[Records from a data source]

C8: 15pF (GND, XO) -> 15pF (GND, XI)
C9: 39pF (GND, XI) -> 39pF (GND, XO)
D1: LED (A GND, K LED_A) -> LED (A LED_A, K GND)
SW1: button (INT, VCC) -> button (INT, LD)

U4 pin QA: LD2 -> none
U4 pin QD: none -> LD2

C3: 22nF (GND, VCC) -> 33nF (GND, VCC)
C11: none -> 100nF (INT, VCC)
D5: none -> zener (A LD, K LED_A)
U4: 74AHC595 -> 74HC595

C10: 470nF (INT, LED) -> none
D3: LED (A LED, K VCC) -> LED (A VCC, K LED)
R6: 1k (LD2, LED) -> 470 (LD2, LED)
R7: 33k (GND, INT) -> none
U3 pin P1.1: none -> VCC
---
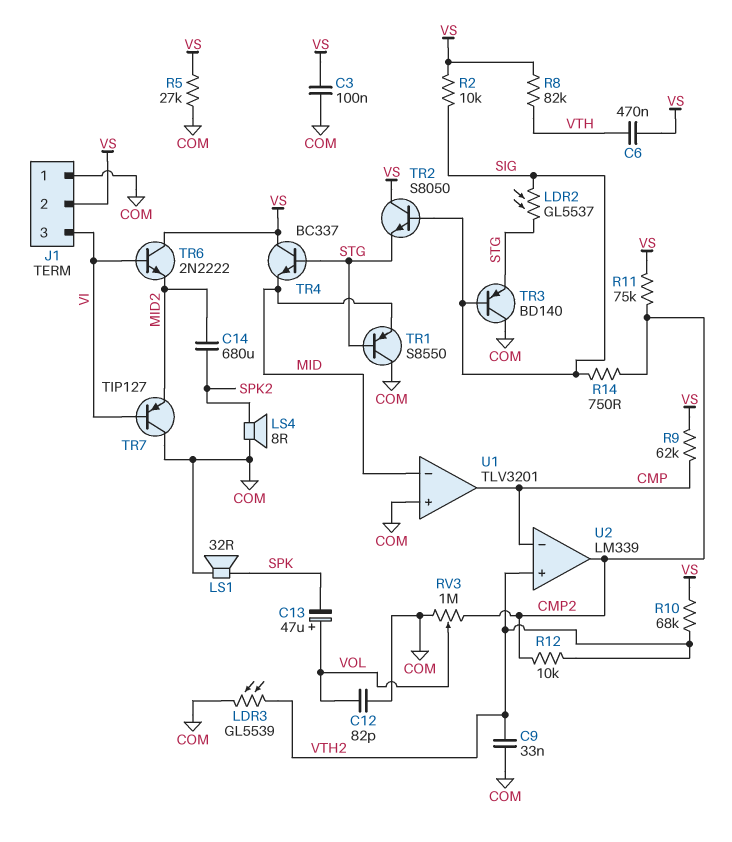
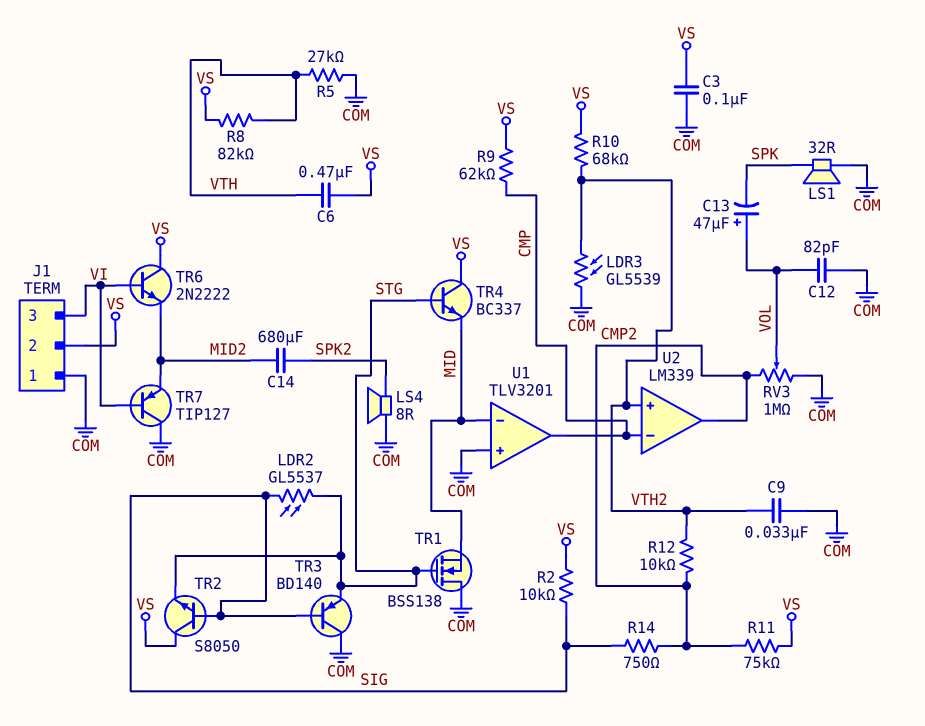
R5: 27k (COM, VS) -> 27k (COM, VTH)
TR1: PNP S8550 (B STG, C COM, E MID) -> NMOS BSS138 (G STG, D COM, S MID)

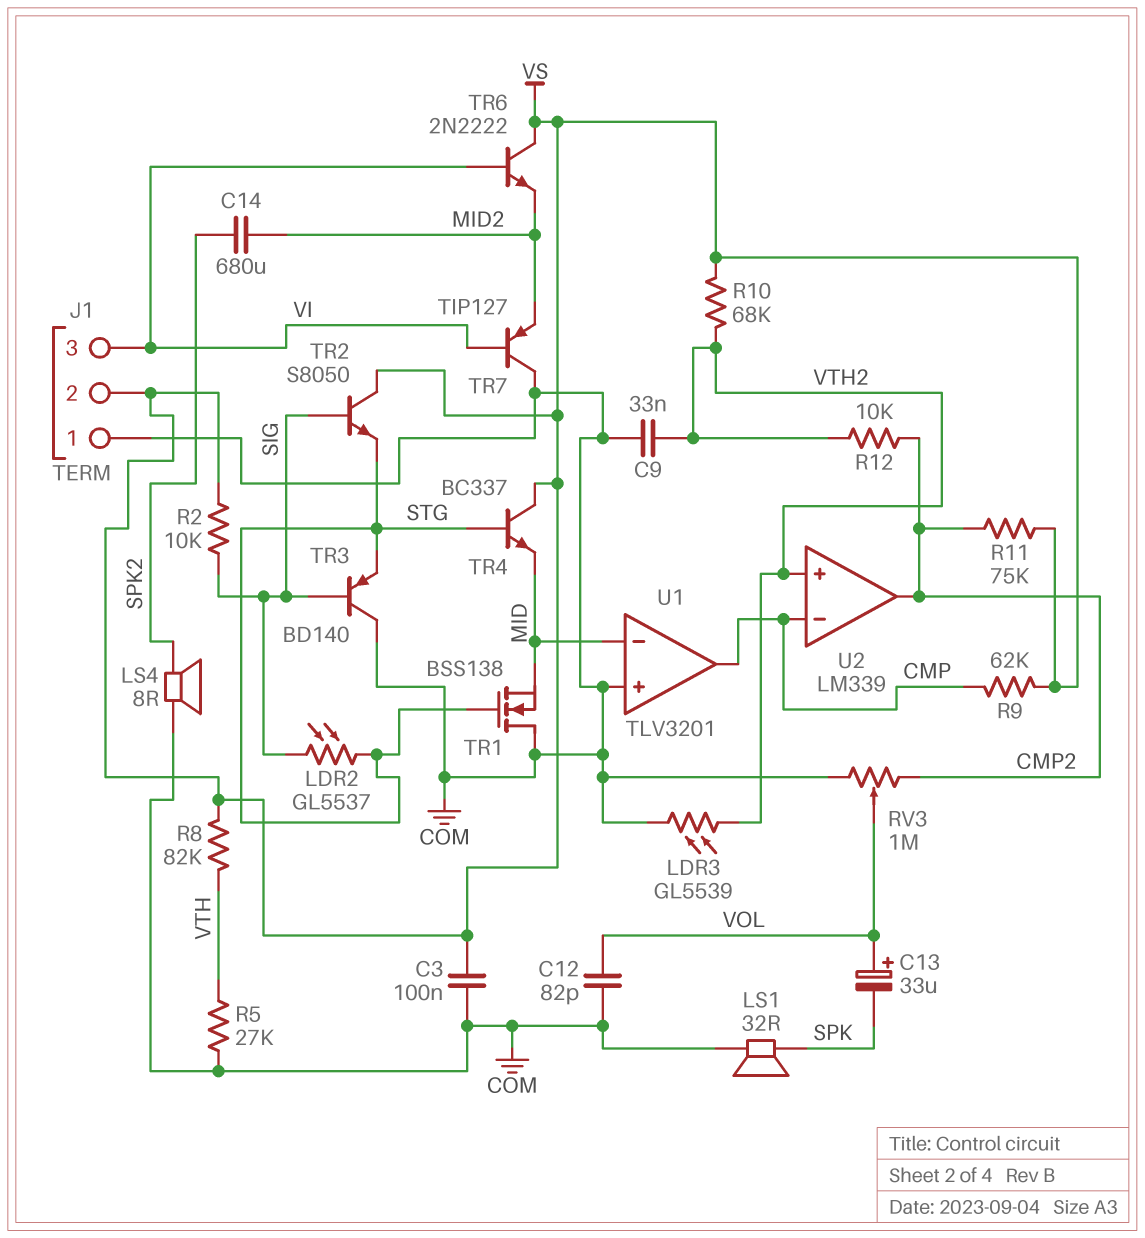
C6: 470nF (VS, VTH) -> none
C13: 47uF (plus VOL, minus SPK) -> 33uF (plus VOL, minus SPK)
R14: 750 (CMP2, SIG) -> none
--
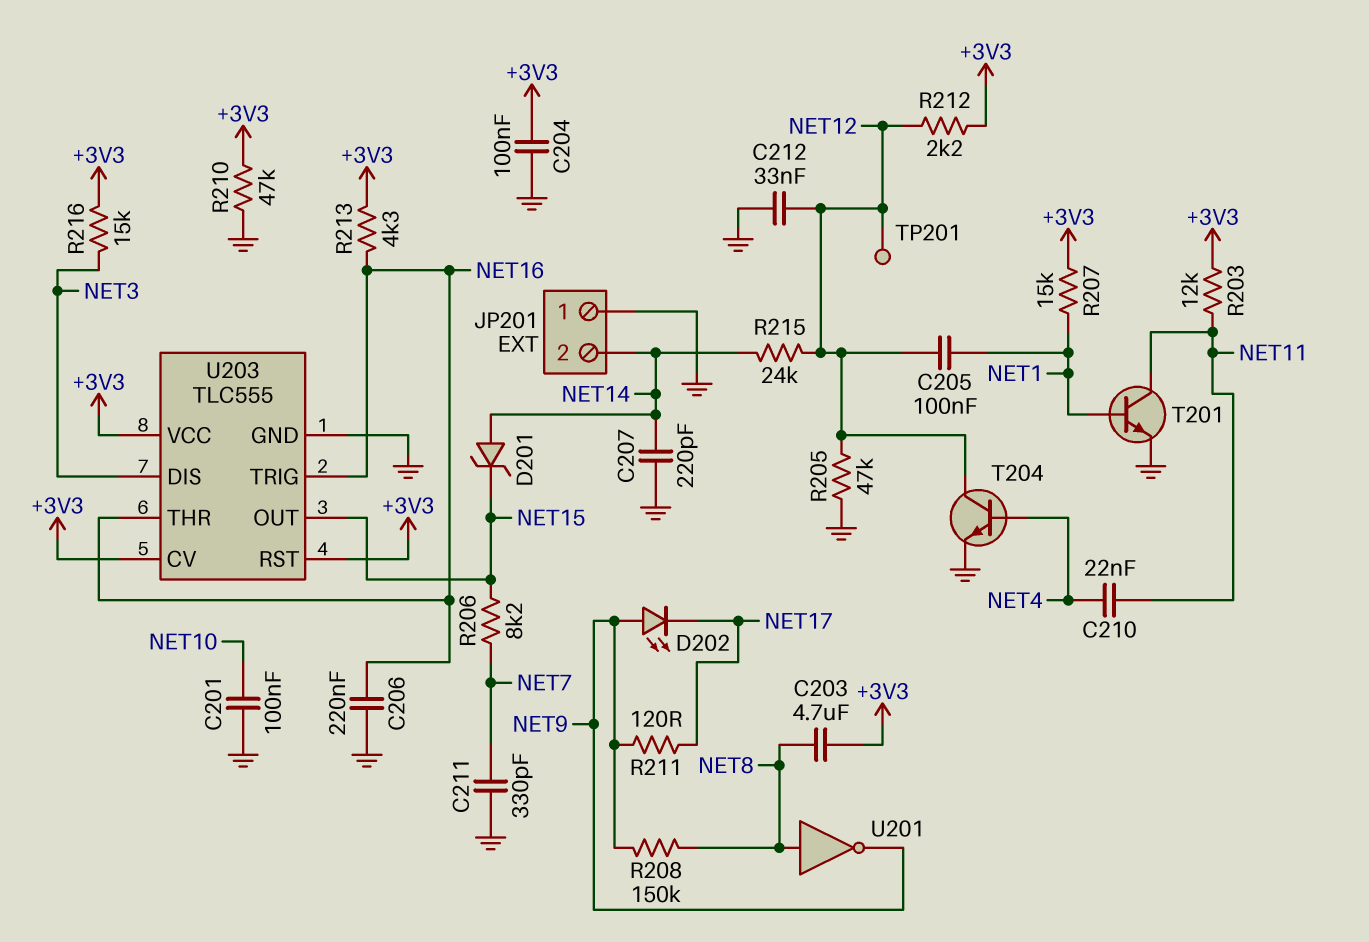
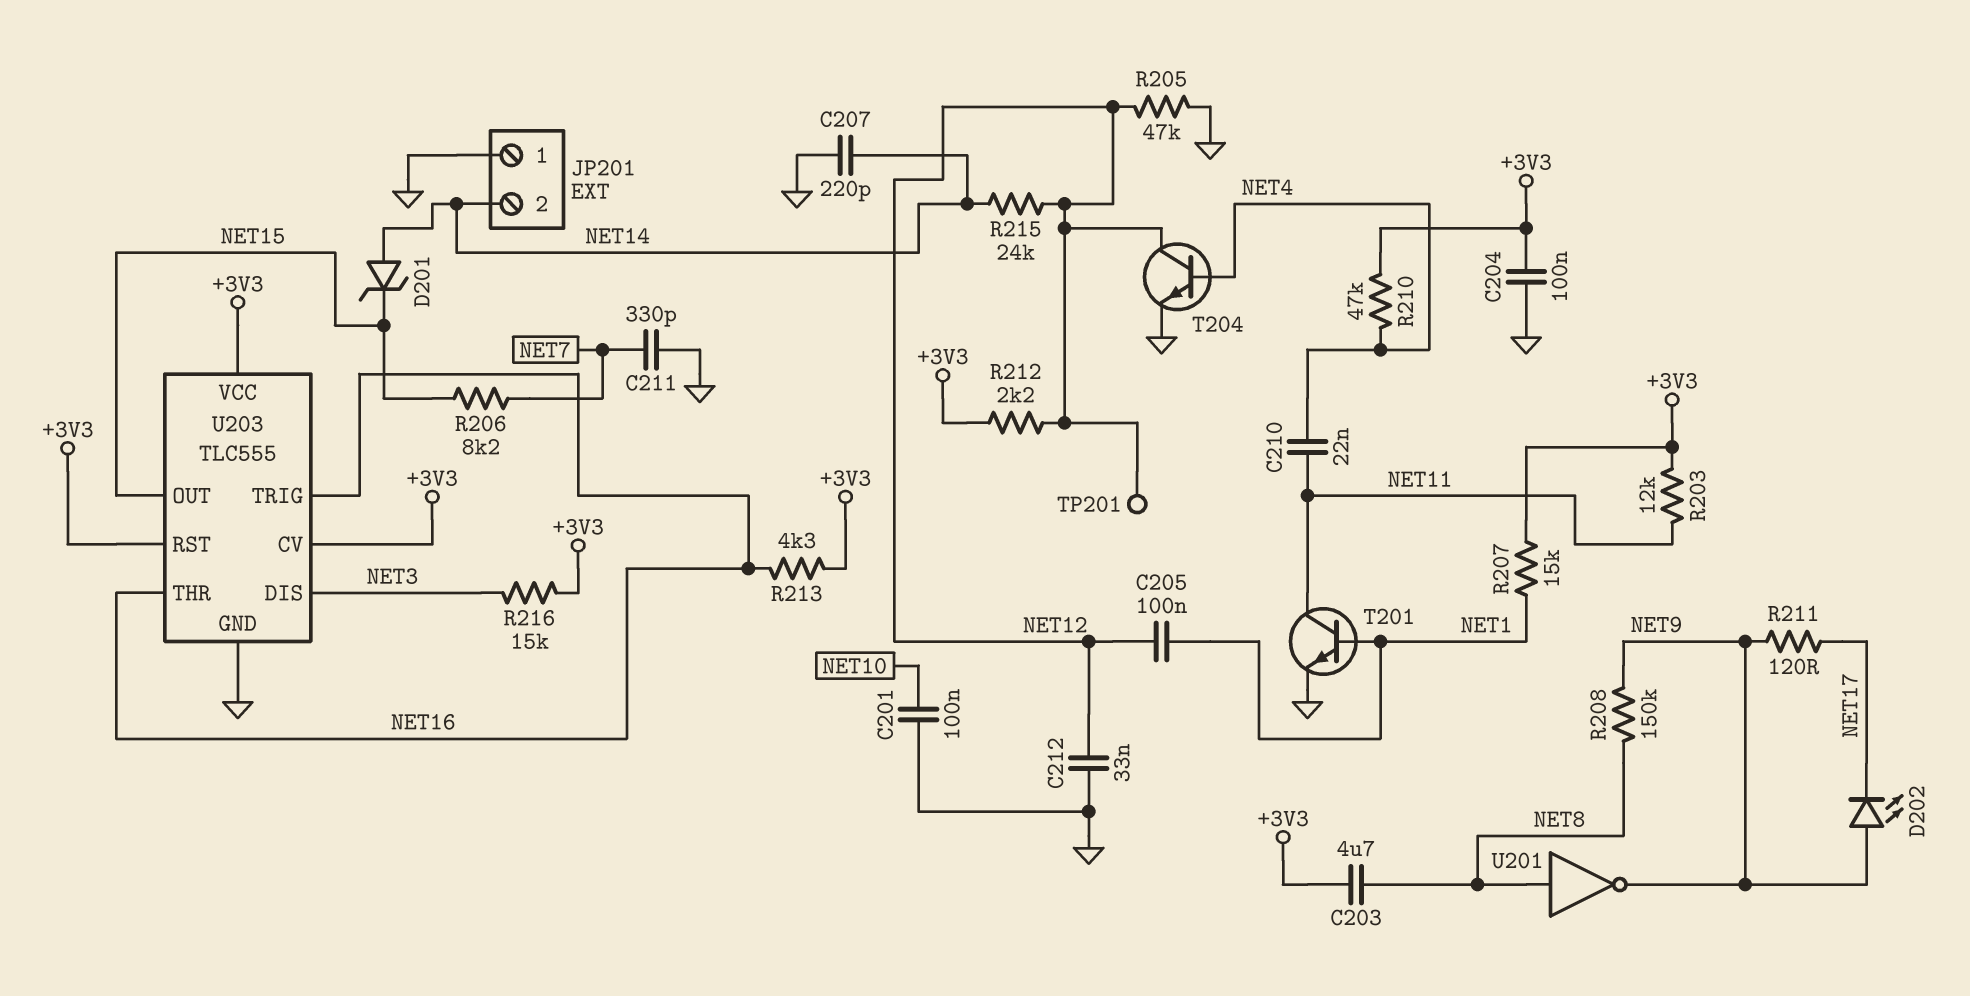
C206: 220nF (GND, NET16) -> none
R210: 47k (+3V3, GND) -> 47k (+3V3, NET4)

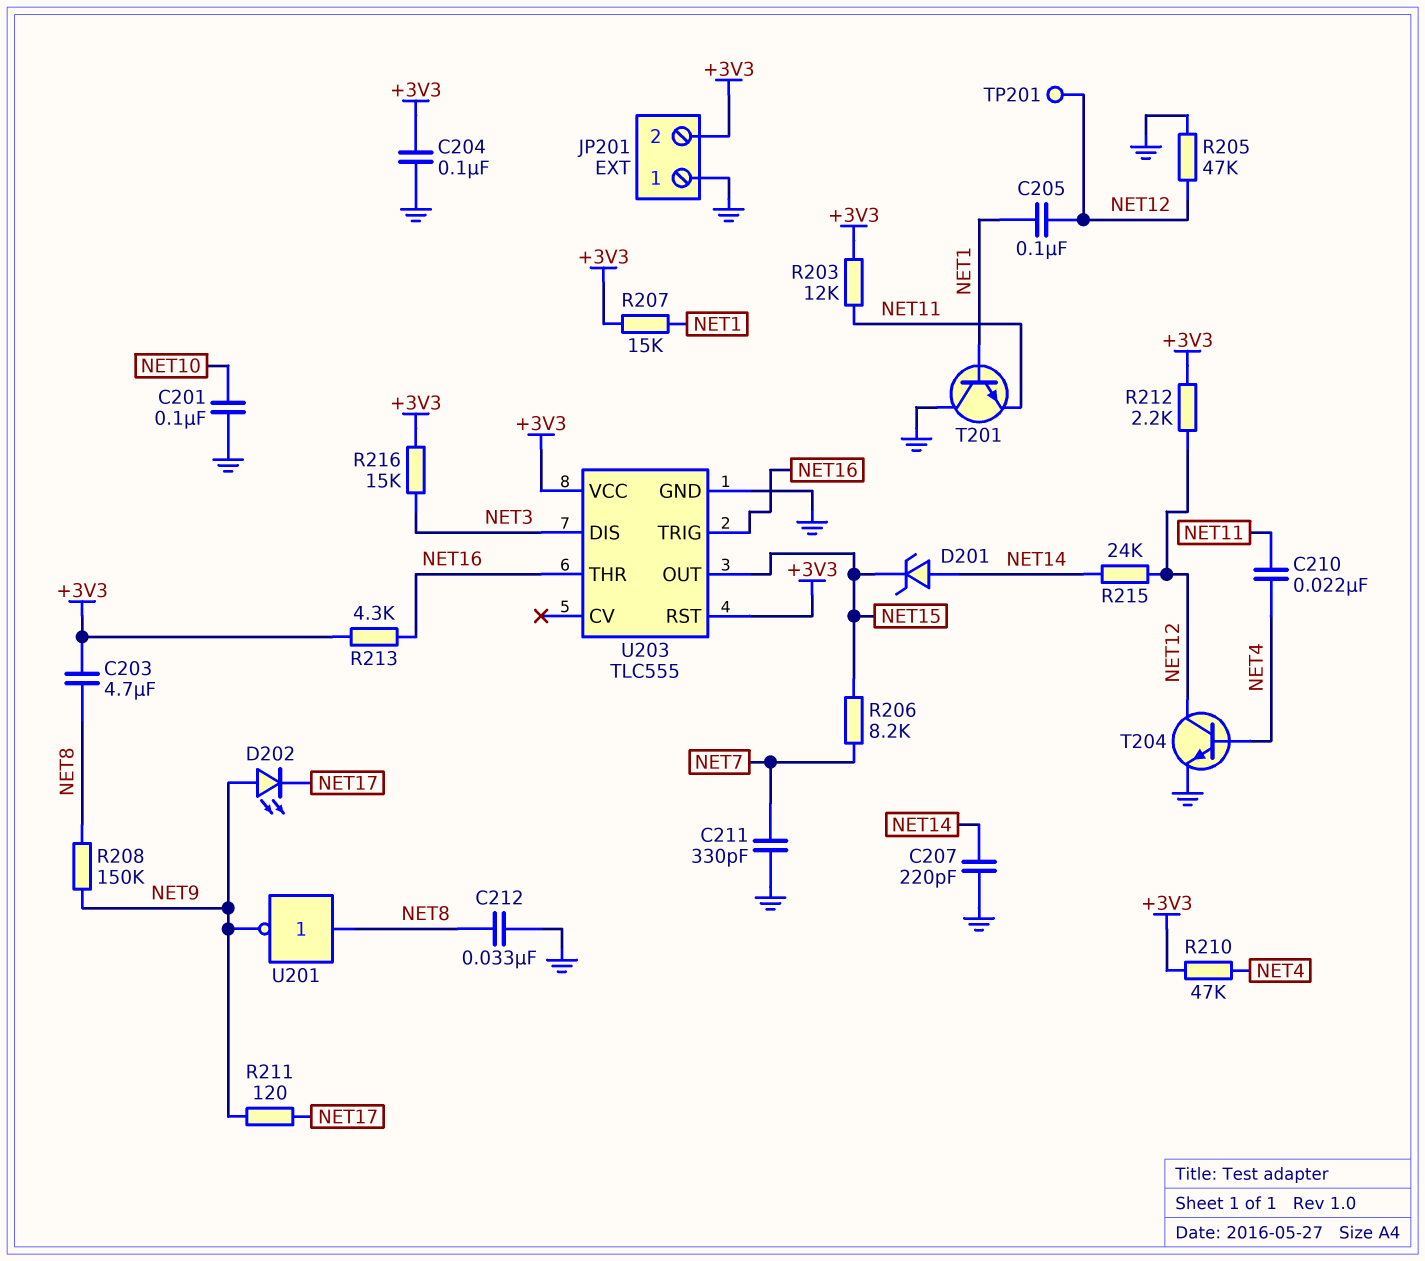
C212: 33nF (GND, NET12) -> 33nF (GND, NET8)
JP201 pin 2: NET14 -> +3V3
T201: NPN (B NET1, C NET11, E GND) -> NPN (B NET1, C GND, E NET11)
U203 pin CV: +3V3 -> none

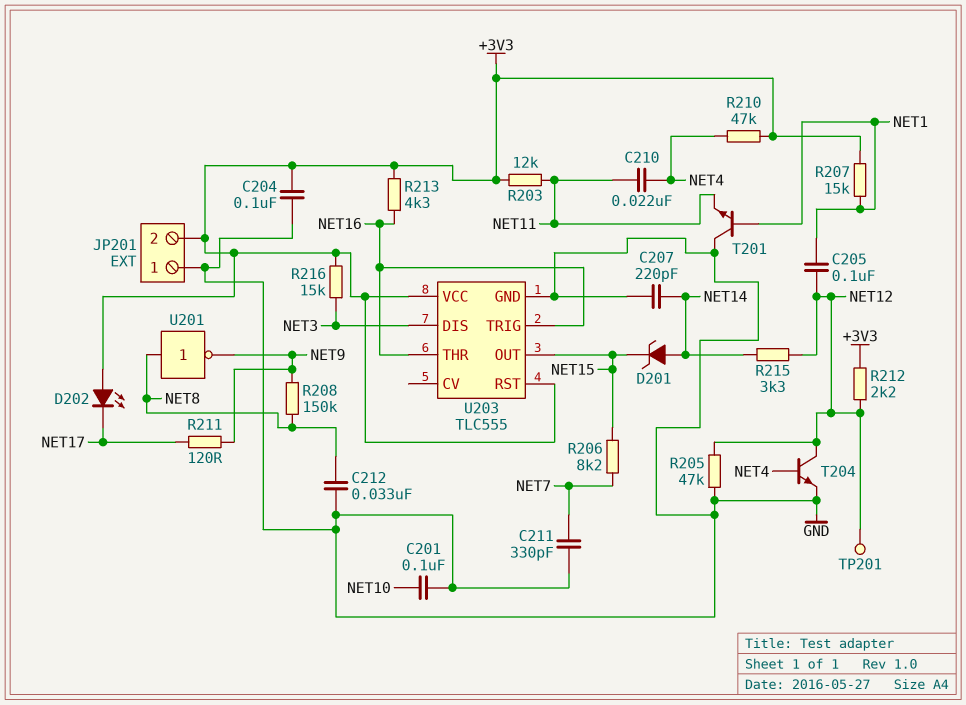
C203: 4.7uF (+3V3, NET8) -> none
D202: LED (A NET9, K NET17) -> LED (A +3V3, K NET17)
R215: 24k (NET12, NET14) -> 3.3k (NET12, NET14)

| Work required |
Your answer should consist of the lines from the line with "C13: 47uF (plus" to the line with "R14: 750 (CMP2, SIG) -> none" above, repeated exactly, both ends included.

| The completed task |
C13: 47uF (plus VOL, minus SPK) -> 33uF (plus VOL, minus SPK)
R14: 750 (CMP2, SIG) -> none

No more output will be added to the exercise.